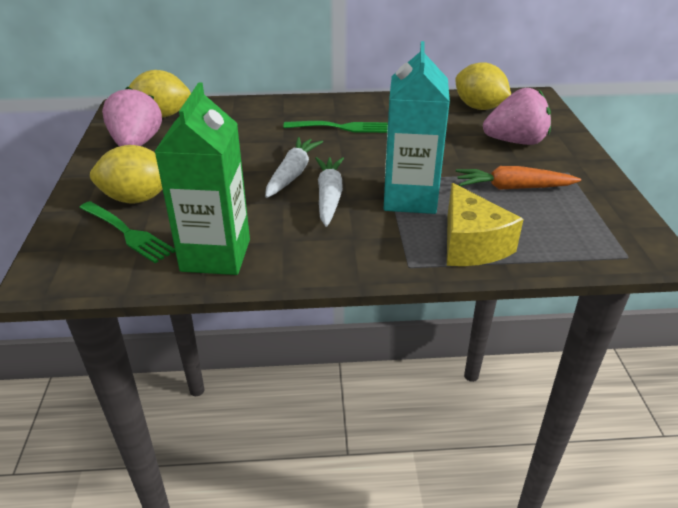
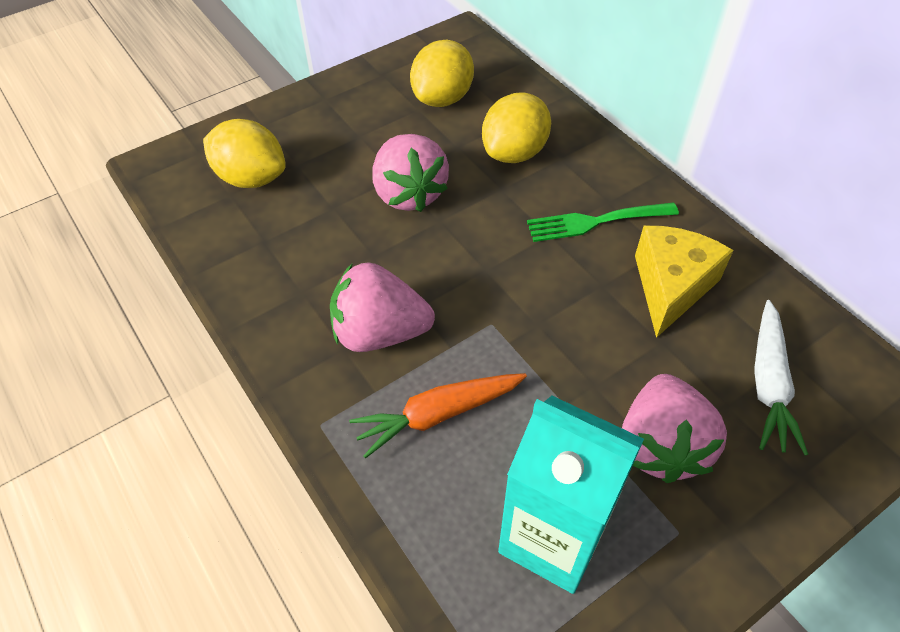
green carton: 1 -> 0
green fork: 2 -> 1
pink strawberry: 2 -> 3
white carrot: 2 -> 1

* * *

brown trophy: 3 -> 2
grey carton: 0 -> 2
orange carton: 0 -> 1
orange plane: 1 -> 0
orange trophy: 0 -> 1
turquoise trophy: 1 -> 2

==

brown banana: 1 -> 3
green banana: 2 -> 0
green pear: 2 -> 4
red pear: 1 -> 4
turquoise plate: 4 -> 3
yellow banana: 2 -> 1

EXERCISE PROMPT:
Using the entries above, give again exactly the lines from the line holding "green carton: 1 -> 0" through the line holding "white carrot: 2 -> 1". Include both end lines and nothing else.

RESULT FOR THIS TASK:
green carton: 1 -> 0
green fork: 2 -> 1
pink strawberry: 2 -> 3
white carrot: 2 -> 1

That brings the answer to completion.